[Entries taken from a collection]
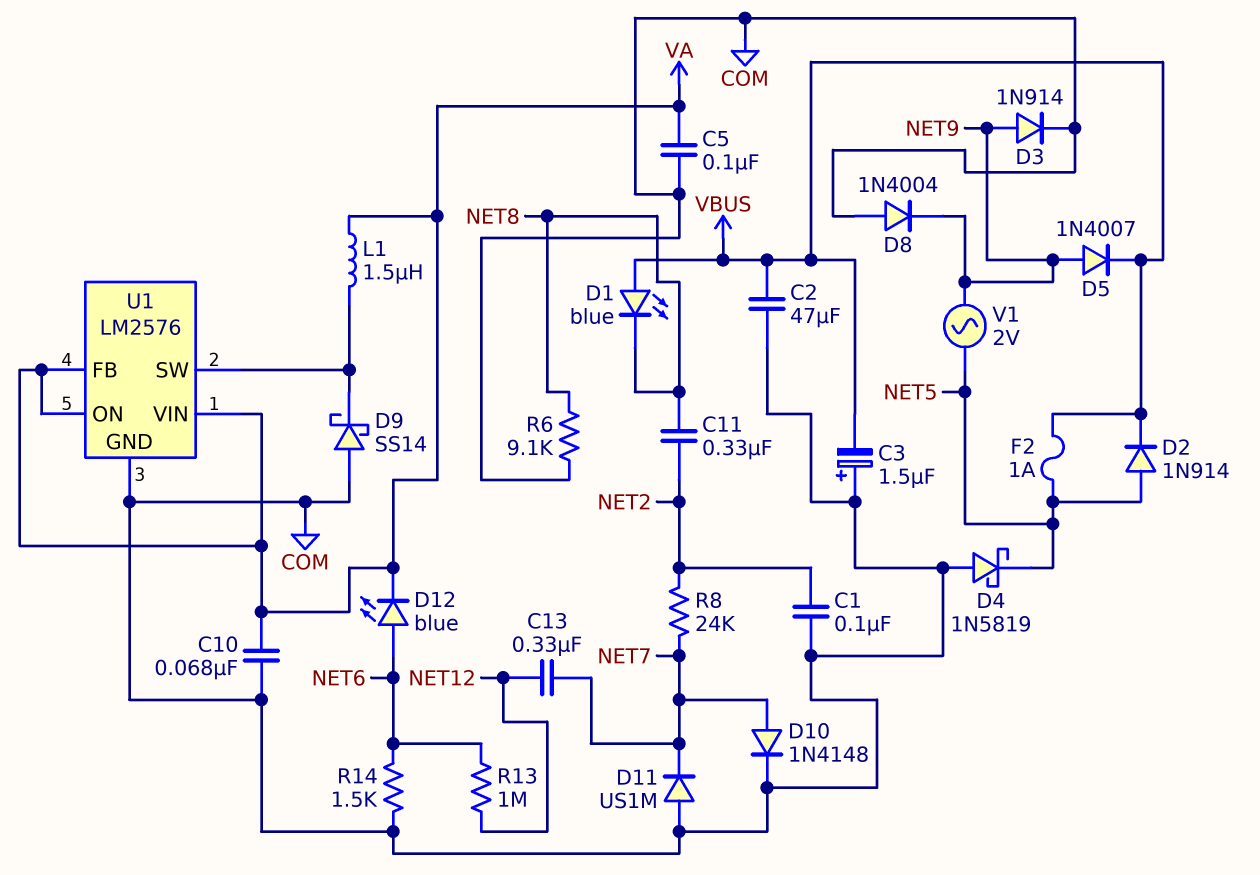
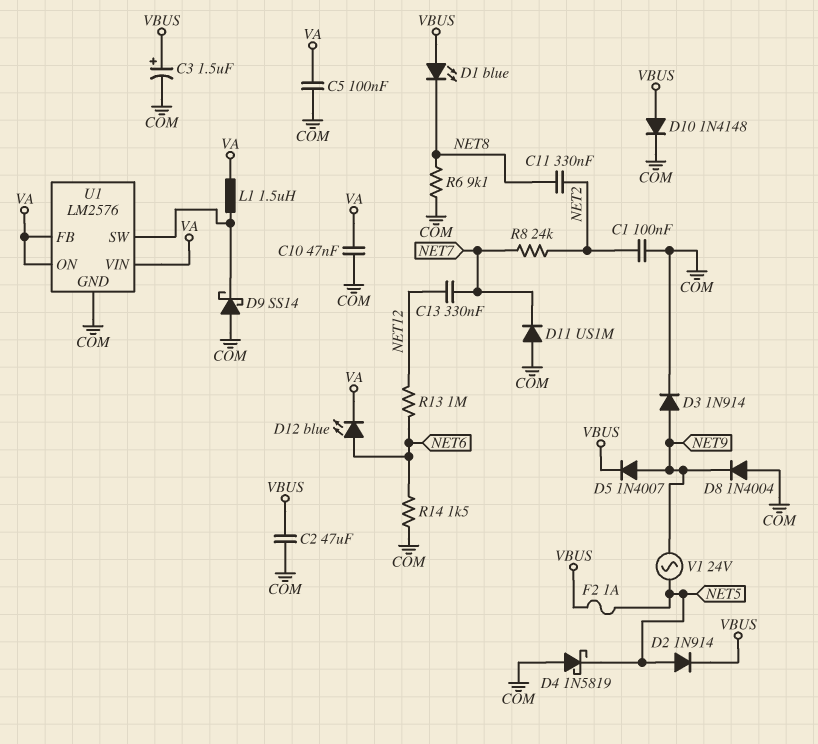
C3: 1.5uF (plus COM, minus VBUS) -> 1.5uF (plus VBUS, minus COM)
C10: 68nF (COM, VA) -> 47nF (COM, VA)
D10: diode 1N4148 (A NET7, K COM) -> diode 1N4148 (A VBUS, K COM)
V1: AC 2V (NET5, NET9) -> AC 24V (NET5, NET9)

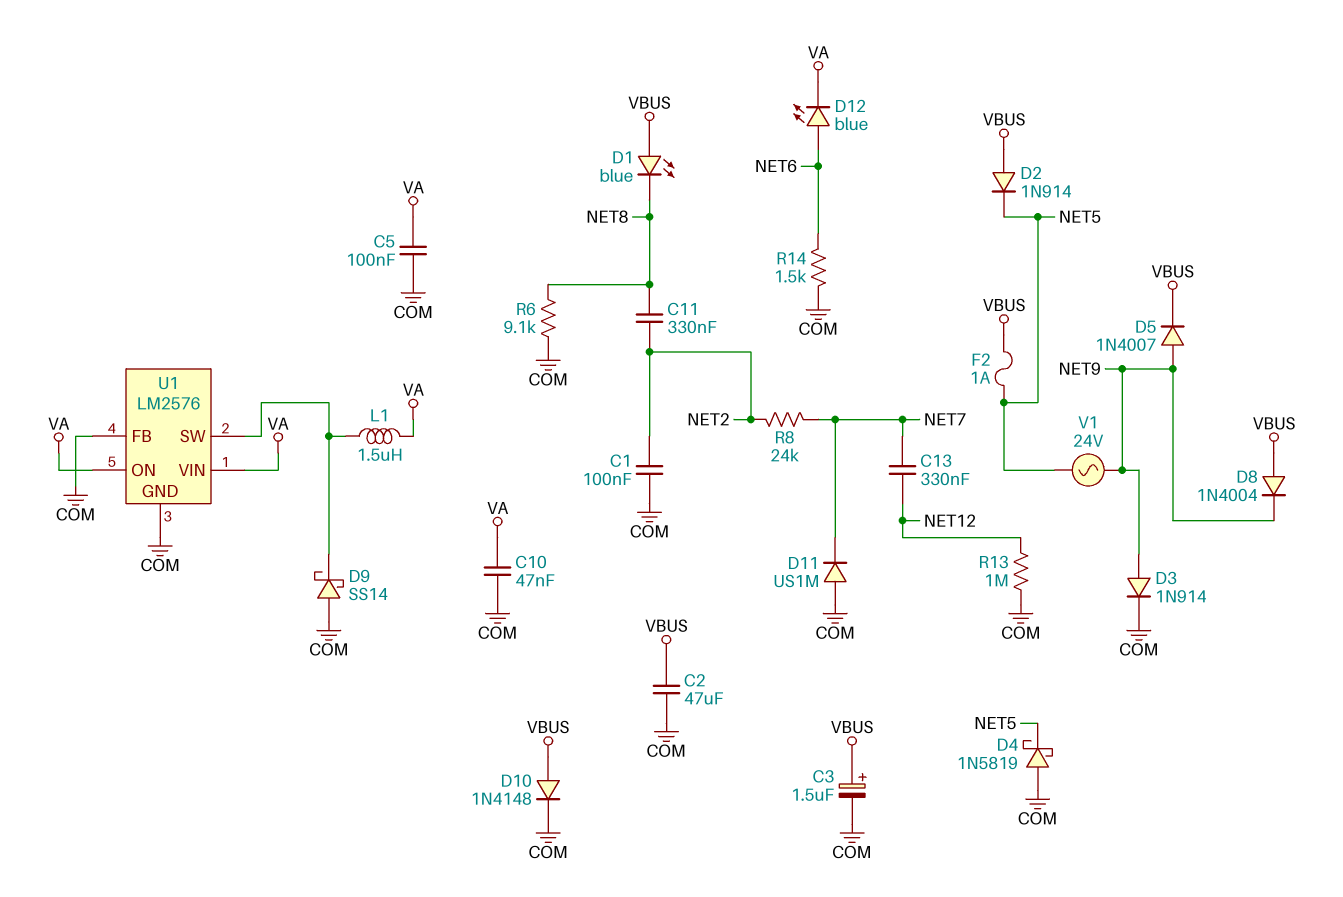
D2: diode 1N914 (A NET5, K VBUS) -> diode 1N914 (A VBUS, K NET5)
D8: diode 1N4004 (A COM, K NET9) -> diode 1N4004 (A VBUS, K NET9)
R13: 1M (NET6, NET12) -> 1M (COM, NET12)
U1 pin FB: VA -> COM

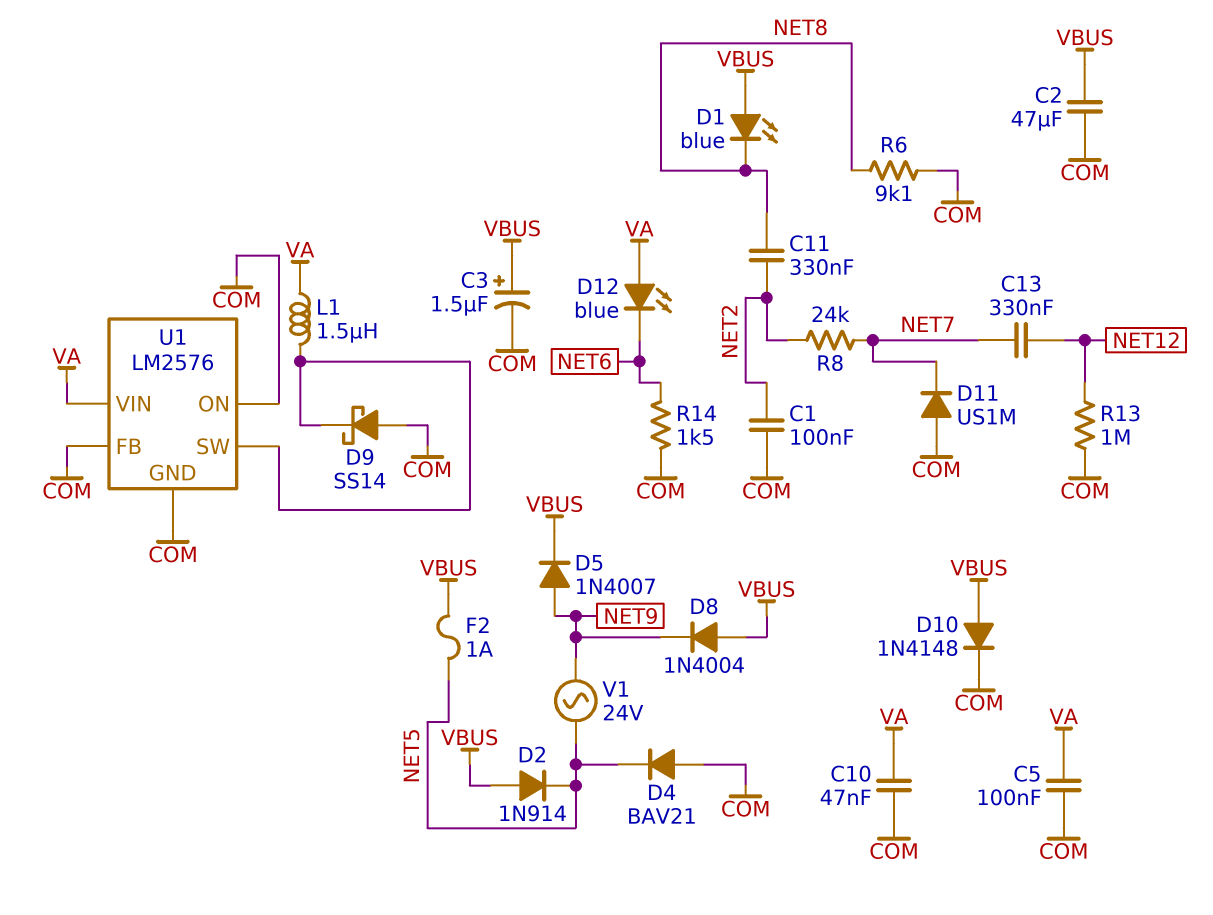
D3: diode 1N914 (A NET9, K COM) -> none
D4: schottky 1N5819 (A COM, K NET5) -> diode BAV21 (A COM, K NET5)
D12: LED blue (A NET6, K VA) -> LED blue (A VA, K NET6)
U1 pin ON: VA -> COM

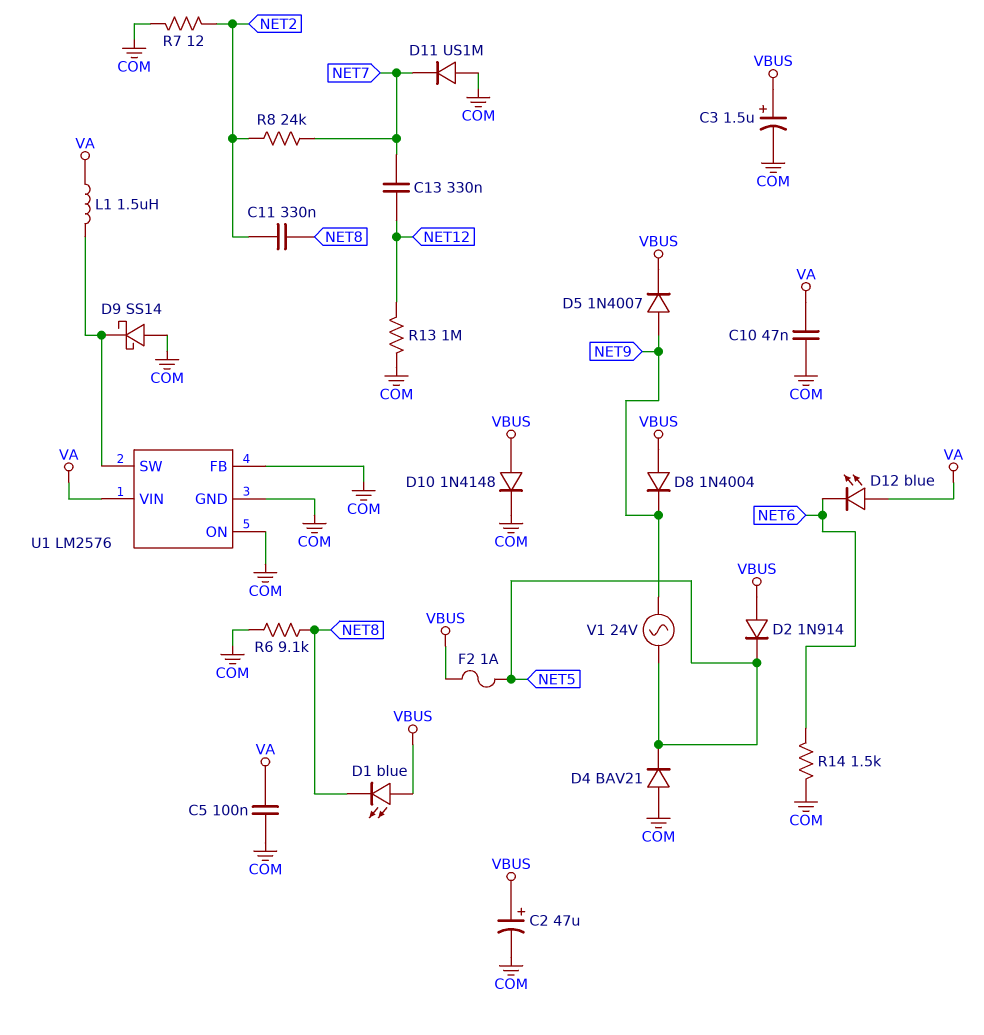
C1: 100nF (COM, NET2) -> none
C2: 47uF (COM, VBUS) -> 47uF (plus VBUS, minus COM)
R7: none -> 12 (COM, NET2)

--

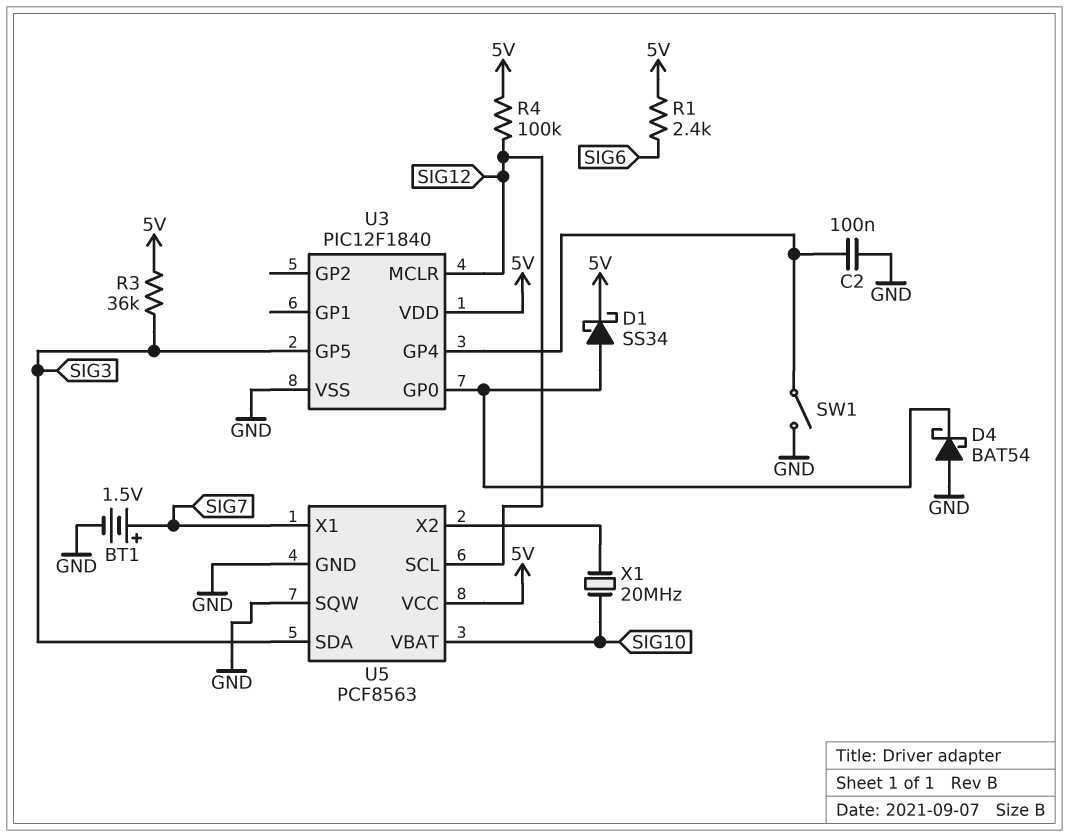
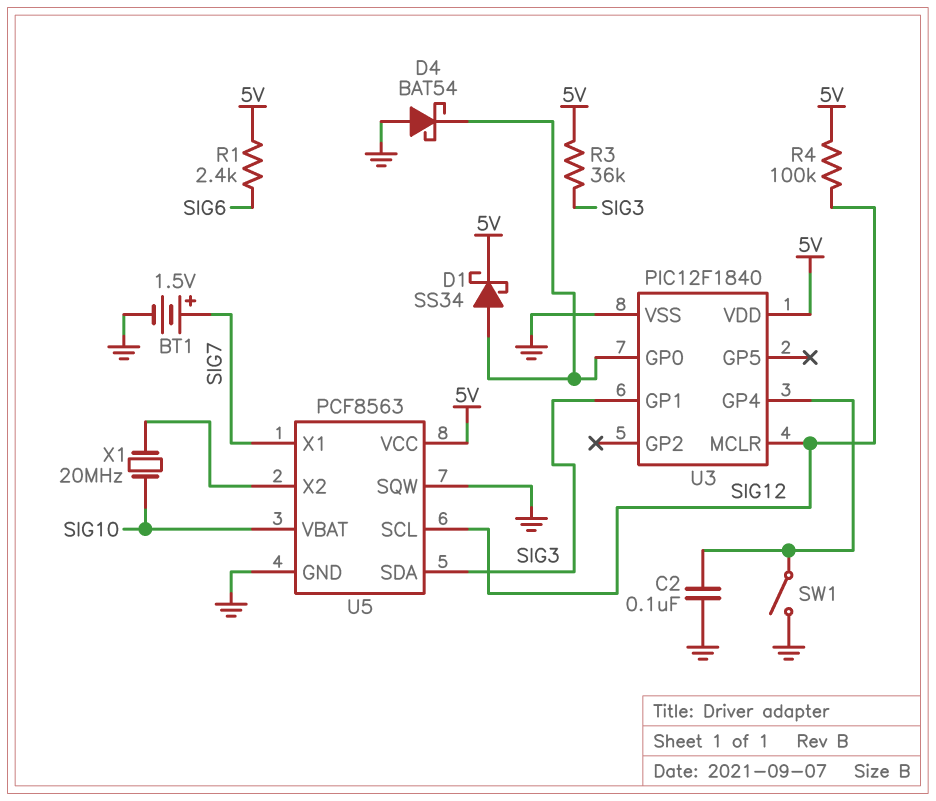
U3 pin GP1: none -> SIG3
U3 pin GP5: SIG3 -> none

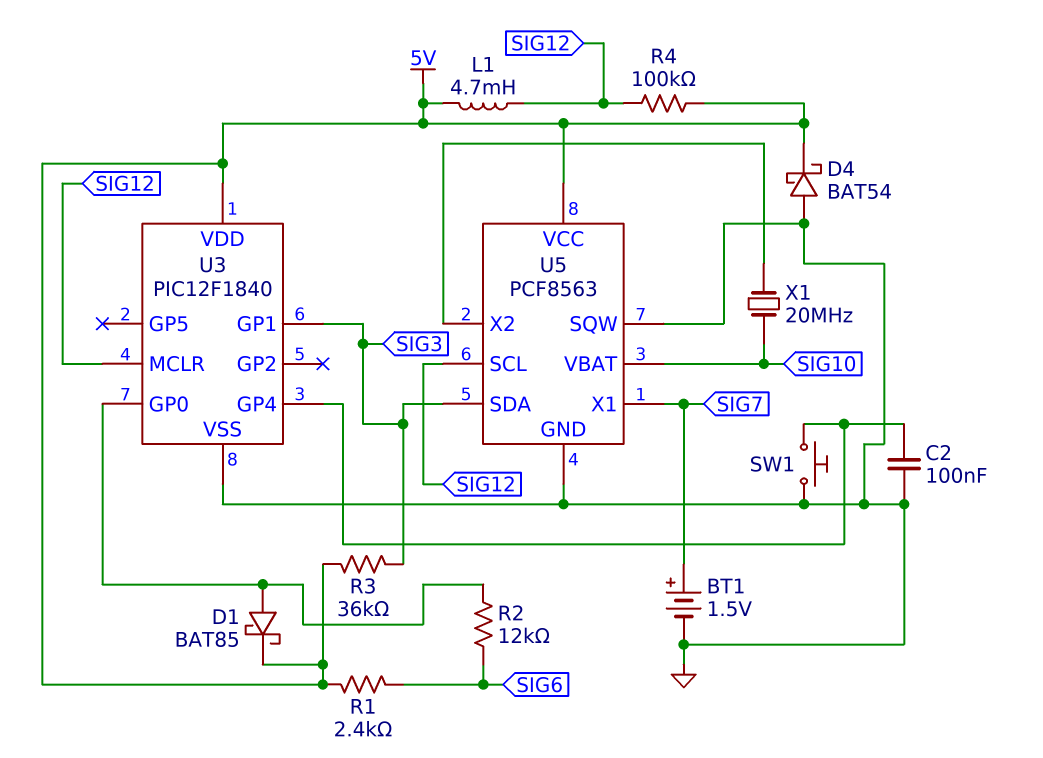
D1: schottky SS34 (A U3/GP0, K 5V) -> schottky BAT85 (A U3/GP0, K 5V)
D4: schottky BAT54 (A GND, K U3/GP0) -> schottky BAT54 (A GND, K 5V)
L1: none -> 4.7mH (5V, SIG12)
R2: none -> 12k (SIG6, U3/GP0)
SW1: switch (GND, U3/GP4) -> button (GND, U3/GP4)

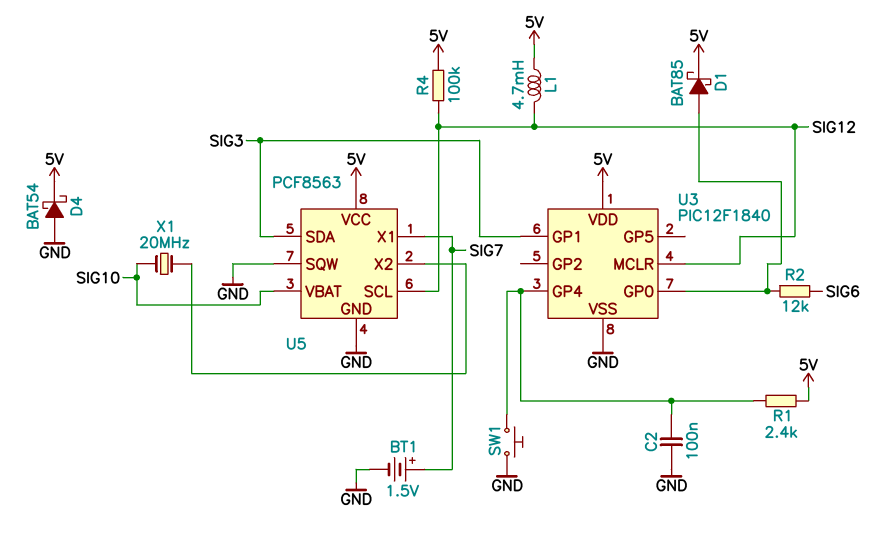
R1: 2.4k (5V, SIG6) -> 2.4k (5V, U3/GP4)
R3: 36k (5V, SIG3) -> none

--

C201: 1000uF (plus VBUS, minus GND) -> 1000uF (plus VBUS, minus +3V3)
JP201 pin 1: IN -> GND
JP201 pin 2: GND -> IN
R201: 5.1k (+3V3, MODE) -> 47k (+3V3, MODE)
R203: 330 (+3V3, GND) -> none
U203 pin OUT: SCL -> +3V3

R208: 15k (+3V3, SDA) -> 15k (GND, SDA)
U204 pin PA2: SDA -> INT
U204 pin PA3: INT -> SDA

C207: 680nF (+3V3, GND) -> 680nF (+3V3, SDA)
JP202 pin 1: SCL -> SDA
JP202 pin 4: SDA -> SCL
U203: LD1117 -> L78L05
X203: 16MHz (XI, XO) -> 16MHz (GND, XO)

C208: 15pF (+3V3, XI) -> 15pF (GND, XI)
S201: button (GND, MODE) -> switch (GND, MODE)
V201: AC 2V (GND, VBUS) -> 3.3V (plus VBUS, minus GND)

▶ **ACTIVITY**:
Above are some lines. Repeat exactly, and only, those from the line that has "C1: 100nF (COM, NET2) -> none" through the line that has "R7: none -> 12 (COM, NET2)".

▶ **TASK OUTPUT**:
C1: 100nF (COM, NET2) -> none
C2: 47uF (COM, VBUS) -> 47uF (plus VBUS, minus COM)
R7: none -> 12 (COM, NET2)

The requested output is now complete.